◆ **Exercise**
Turn every line of the listing below into a Markdown table with two columns, Row and Line: the row number, then the line's text. Skip blank lines and leave the pictures out.

◆ **Records for the task**
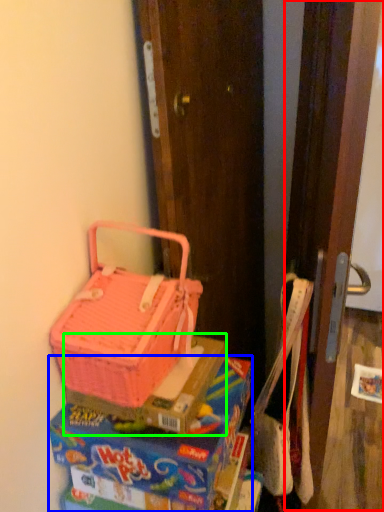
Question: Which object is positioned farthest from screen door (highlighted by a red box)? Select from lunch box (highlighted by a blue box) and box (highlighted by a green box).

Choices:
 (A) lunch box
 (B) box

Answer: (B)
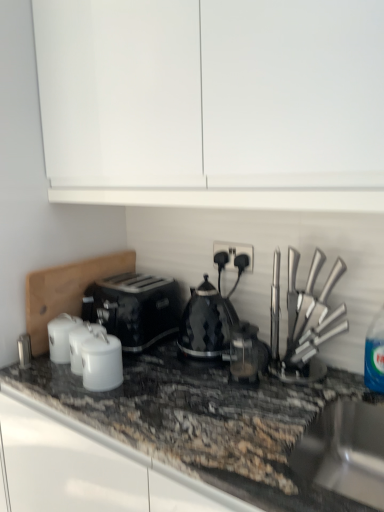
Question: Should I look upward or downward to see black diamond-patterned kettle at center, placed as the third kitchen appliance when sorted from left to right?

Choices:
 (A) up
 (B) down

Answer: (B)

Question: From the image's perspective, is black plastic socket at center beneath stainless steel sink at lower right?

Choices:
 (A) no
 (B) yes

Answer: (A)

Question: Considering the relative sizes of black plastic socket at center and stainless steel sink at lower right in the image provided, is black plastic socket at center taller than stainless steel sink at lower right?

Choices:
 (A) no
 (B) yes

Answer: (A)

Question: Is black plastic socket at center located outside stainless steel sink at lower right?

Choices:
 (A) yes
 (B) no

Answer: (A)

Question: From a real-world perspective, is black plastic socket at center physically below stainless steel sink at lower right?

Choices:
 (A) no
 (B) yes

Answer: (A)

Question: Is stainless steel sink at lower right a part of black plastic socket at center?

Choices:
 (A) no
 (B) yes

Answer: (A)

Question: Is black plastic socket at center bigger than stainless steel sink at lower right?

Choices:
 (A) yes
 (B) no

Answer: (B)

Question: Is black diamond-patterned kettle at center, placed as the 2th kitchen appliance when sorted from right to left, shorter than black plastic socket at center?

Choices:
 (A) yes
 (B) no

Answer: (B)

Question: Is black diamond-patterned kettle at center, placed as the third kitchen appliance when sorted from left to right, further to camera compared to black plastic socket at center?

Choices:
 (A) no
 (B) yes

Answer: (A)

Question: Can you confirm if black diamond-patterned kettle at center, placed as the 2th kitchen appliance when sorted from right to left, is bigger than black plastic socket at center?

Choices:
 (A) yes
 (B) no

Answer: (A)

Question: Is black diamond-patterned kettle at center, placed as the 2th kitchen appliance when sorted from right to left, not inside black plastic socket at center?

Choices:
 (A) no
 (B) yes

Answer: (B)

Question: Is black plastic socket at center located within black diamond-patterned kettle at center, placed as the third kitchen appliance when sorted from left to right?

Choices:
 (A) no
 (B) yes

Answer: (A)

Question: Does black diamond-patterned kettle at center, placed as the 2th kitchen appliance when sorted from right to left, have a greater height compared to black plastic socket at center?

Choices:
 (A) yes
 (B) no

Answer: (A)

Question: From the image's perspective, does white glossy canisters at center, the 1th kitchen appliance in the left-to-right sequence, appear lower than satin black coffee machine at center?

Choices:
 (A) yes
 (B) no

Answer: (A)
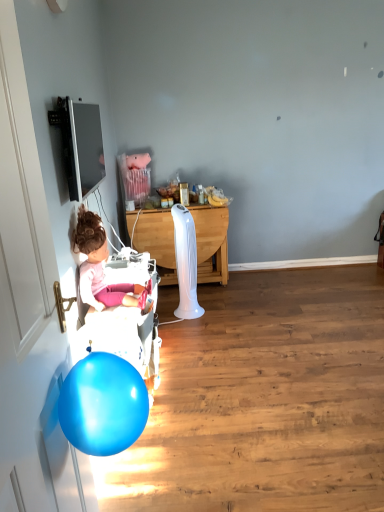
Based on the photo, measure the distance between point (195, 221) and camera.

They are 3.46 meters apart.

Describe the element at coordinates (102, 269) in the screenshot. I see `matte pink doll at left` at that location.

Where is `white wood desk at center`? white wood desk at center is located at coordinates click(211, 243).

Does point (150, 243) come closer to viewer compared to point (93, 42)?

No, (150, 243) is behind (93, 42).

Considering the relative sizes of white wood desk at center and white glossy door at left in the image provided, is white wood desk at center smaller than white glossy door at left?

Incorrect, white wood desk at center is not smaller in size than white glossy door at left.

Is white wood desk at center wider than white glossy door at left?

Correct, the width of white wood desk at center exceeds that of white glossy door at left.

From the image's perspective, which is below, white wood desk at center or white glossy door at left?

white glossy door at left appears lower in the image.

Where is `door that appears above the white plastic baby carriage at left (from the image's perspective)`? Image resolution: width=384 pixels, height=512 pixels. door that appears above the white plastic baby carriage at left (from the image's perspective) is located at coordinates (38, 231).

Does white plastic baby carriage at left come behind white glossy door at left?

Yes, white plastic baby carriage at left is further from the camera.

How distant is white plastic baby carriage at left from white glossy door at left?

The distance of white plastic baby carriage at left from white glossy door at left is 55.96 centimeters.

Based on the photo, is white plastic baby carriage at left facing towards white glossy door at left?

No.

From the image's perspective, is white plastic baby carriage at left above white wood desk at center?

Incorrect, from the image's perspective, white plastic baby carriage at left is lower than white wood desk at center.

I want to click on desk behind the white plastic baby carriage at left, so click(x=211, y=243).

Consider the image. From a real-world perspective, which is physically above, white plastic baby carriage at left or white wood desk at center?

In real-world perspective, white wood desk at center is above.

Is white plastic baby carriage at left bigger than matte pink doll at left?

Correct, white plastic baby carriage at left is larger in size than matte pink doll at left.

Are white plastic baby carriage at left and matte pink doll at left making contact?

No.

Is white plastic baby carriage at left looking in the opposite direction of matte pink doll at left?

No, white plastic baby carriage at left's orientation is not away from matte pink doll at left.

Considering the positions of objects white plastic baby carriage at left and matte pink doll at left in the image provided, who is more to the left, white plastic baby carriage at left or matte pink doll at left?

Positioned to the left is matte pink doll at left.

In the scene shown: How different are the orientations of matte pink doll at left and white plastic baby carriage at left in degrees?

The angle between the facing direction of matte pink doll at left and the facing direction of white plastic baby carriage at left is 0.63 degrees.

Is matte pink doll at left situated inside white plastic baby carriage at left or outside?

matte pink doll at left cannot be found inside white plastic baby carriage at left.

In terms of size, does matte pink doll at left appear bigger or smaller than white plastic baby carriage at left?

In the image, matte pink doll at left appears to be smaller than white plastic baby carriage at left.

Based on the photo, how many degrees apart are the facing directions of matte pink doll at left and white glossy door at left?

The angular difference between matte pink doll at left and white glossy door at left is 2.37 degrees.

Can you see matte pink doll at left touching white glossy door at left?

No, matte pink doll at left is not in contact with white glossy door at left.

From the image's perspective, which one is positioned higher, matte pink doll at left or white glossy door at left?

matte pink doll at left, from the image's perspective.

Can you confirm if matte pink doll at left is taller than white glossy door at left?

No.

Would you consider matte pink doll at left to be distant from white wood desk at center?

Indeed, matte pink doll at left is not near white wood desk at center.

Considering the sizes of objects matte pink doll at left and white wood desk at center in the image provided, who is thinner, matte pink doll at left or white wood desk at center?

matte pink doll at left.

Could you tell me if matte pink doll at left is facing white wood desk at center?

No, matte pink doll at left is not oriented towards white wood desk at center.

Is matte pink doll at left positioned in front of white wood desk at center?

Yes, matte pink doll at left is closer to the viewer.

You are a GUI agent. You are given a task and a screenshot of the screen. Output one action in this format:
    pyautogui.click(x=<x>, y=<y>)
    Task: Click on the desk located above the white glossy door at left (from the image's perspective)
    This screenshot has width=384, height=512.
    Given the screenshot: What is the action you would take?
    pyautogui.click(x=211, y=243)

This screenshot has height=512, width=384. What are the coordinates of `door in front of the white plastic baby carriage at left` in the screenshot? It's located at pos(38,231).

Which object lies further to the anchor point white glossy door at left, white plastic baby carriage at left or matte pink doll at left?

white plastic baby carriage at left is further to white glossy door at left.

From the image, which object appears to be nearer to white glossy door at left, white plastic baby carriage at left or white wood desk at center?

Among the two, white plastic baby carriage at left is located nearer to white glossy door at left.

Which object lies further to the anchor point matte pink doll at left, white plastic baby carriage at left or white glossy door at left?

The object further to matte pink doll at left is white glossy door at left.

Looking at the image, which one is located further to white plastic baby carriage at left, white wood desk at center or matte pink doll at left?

◆ **Written response**
| Row | Line |
|---|---|
| 1 | Question: Which object is positioned farthest from screen door (highlighted by a red box)? Select from lunch box (highlighted by a blue box) and box (highlighted by a green box). |
| 2 | Choices: |
| 3 |  (A) lunch box |
| 4 |  (B) box |
| 5 | Answer: (B) |
| 6 | Question: Should I look upward or downward to see black diamond-patterned kettle at center, placed as the third kitchen appliance when sorted from left to right? |
| 7 | Choices: |
| 8 |  (A) up |
| 9 |  (B) down |
| 10 | Answer: (B) |
| 11 | Question: From the image's perspective, is black plastic socket at center beneath stainless steel sink at lower right? |
| 12 | Choices: |
| 13 |  (A) no |
| 14 |  (B) yes |
| 15 | Answer: (A) |
| 16 | Question: Considering the relative sizes of black plastic socket at center and stainless steel sink at lower right in the image provided, is black plastic socket at center taller than stainless steel sink at lower right? |
| 17 | Choices: |
| 18 |  (A) no |
| 19 |  (B) yes |
| 20 | Answer: (A) |
| 21 | Question: Is black plastic socket at center located outside stainless steel sink at lower right? |
| 22 | Choices: |
| 23 |  (A) yes |
| 24 |  (B) no |
| 25 | Answer: (A) |
| 26 | Question: From a real-world perspective, is black plastic socket at center physically below stainless steel sink at lower right? |
| 27 | Choices: |
| 28 |  (A) no |
| 29 |  (B) yes |
| 30 | Answer: (A) |
| 31 | Question: Is stainless steel sink at lower right a part of black plastic socket at center? |
| 32 | Choices: |
| 33 |  (A) no |
| 34 |  (B) yes |
| 35 | Answer: (A) |
| 36 | Question: Is black plastic socket at center bigger than stainless steel sink at lower right? |
| 37 | Choices: |
| 38 |  (A) yes |
| 39 |  (B) no |
| 40 | Answer: (B) |
| 41 | Question: Is black diamond-patterned kettle at center, placed as the 2th kitchen appliance when sorted from right to left, shorter than black plastic socket at center? |
| 42 | Choices: |
| 43 |  (A) yes |
| 44 |  (B) no |
| 45 | Answer: (B) |
| 46 | Question: Is black diamond-patterned kettle at center, placed as the third kitchen appliance when sorted from left to right, further to camera compared to black plastic socket at center? |
| 47 | Choices: |
| 48 |  (A) no |
| 49 |  (B) yes |
| 50 | Answer: (A) |
| 51 | Question: Can you confirm if black diamond-patterned kettle at center, placed as the 2th kitchen appliance when sorted from right to left, is bigger than black plastic socket at center? |
| 52 | Choices: |
| 53 |  (A) yes |
| 54 |  (B) no |
| 55 | Answer: (A) |
| 56 | Question: Is black diamond-patterned kettle at center, placed as the 2th kitchen appliance when sorted from right to left, not inside black plastic socket at center? |
| 57 | Choices: |
| 58 |  (A) no |
| 59 |  (B) yes |
| 60 | Answer: (B) |
| 61 | Question: Is black plastic socket at center located within black diamond-patterned kettle at center, placed as the third kitchen appliance when sorted from left to right? |
| 62 | Choices: |
| 63 |  (A) no |
| 64 |  (B) yes |
| 65 | Answer: (A) |
| 66 | Question: Does black diamond-patterned kettle at center, placed as the 2th kitchen appliance when sorted from right to left, have a greater height compared to black plastic socket at center? |
| 67 | Choices: |
| 68 |  (A) yes |
| 69 |  (B) no |
| 70 | Answer: (A) |
| 71 | Question: From the image's perspective, does white glossy canisters at center, the 1th kitchen appliance in the left-to-right sequence, appear lower than satin black coffee machine at center? |
| 72 | Choices: |
| 73 |  (A) yes |
| 74 |  (B) no |
| 75 | Answer: (A) |
| 76 | Based on the photo, measure the distance between point (195, 221) and camera. |
| 77 | They are 3.46 meters apart. |
| 78 | Describe the element at coordinates (102, 269) in the screenshot. I see `matte pink doll at left` at that location. |
| 79 | Where is `white wood desk at center`? white wood desk at center is located at coordinates click(211, 243). |
| 80 | Does point (150, 243) come closer to viewer compared to point (93, 42)? |
| 81 | No, (150, 243) is behind (93, 42). |
| 82 | Considering the relative sizes of white wood desk at center and white glossy door at left in the image provided, is white wood desk at center smaller than white glossy door at left? |
| 83 | Incorrect, white wood desk at center is not smaller in size than white glossy door at left. |
| 84 | Is white wood desk at center wider than white glossy door at left? |
| 85 | Correct, the width of white wood desk at center exceeds that of white glossy door at left. |
| 86 | From the image's perspective, which is below, white wood desk at center or white glossy door at left? |
| 87 | white glossy door at left appears lower in the image. |
| 88 | Where is `door that appears above the white plastic baby carriage at left (from the image's perspective)`? Image resolution: width=384 pixels, height=512 pixels. door that appears above the white plastic baby carriage at left (from the image's perspective) is located at coordinates (38, 231). |
| 89 | Does white plastic baby carriage at left come behind white glossy door at left? |
| 90 | Yes, white plastic baby carriage at left is further from the camera. |
| 91 | How distant is white plastic baby carriage at left from white glossy door at left? |
| 92 | The distance of white plastic baby carriage at left from white glossy door at left is 55.96 centimeters. |
| 93 | Based on the photo, is white plastic baby carriage at left facing towards white glossy door at left? |
| 94 | No. |
| 95 | From the image's perspective, is white plastic baby carriage at left above white wood desk at center? |
| 96 | Incorrect, from the image's perspective, white plastic baby carriage at left is lower than white wood desk at center. |
| 97 | I want to click on desk behind the white plastic baby carriage at left, so click(x=211, y=243). |
| 98 | Consider the image. From a real-world perspective, which is physically above, white plastic baby carriage at left or white wood desk at center? |
| 99 | In real-world perspective, white wood desk at center is above. |
| 100 | Is white plastic baby carriage at left bigger than matte pink doll at left? |
| 101 | Correct, white plastic baby carriage at left is larger in size than matte pink doll at left. |
| 102 | Are white plastic baby carriage at left and matte pink doll at left making contact? |
| 103 | No. |
| 104 | Is white plastic baby carriage at left looking in the opposite direction of matte pink doll at left? |
| 105 | No, white plastic baby carriage at left's orientation is not away from matte pink doll at left. |
| 106 | Considering the positions of objects white plastic baby carriage at left and matte pink doll at left in the image provided, who is more to the left, white plastic baby carriage at left or matte pink doll at left? |
| 107 | Positioned to the left is matte pink doll at left. |
| 108 | In the scene shown: How different are the orientations of matte pink doll at left and white plastic baby carriage at left in degrees? |
| 109 | The angle between the facing direction of matte pink doll at left and the facing direction of white plastic baby carriage at left is 0.63 degrees. |
| 110 | Is matte pink doll at left situated inside white plastic baby carriage at left or outside? |
| 111 | matte pink doll at left cannot be found inside white plastic baby carriage at left. |
| 112 | In terms of size, does matte pink doll at left appear bigger or smaller than white plastic baby carriage at left? |
| 113 | In the image, matte pink doll at left appears to be smaller than white plastic baby carriage at left. |
| 114 | Based on the photo, how many degrees apart are the facing directions of matte pink doll at left and white glossy door at left? |
| 115 | The angular difference between matte pink doll at left and white glossy door at left is 2.37 degrees. |
| 116 | Can you see matte pink doll at left touching white glossy door at left? |
| 117 | No, matte pink doll at left is not in contact with white glossy door at left. |
| 118 | From the image's perspective, which one is positioned higher, matte pink doll at left or white glossy door at left? |
| 119 | matte pink doll at left, from the image's perspective. |
| 120 | Can you confirm if matte pink doll at left is taller than white glossy door at left? |
| 121 | No. |
| 122 | Would you consider matte pink doll at left to be distant from white wood desk at center? |
| 123 | Indeed, matte pink doll at left is not near white wood desk at center. |
| 124 | Considering the sizes of objects matte pink doll at left and white wood desk at center in the image provided, who is thinner, matte pink doll at left or white wood desk at center? |
| 125 | matte pink doll at left. |
| 126 | Could you tell me if matte pink doll at left is facing white wood desk at center? |
| 127 | No, matte pink doll at left is not oriented towards white wood desk at center. |
| 128 | Is matte pink doll at left positioned in front of white wood desk at center? |
| 129 | Yes, matte pink doll at left is closer to the viewer. |
| 130 | You are a GUI agent. You are given a task and a screenshot of the screen. Output one action in this format: |
| 131 |     pyautogui.click(x=<x>, y=<y>) |
| 132 |     Task: Click on the desk located above the white glossy door at left (from the image's perspective) |
| 133 |     This screenshot has width=384, height=512. |
| 134 |     Given the screenshot: What is the action you would take? |
| 135 |     pyautogui.click(x=211, y=243) |
| 136 | This screenshot has height=512, width=384. What are the coordinates of `door in front of the white plastic baby carriage at left` in the screenshot? It's located at pos(38,231). |
| 137 | Which object lies further to the anchor point white glossy door at left, white plastic baby carriage at left or matte pink doll at left? |
| 138 | white plastic baby carriage at left is further to white glossy door at left. |
| 139 | From the image, which object appears to be nearer to white glossy door at left, white plastic baby carriage at left or white wood desk at center? |
| 140 | Among the two, white plastic baby carriage at left is located nearer to white glossy door at left. |
| 141 | Which object lies further to the anchor point matte pink doll at left, white plastic baby carriage at left or white glossy door at left? |
| 142 | The object further to matte pink doll at left is white glossy door at left. |
| 143 | Looking at the image, which one is located further to white plastic baby carriage at left, white wood desk at center or matte pink doll at left? |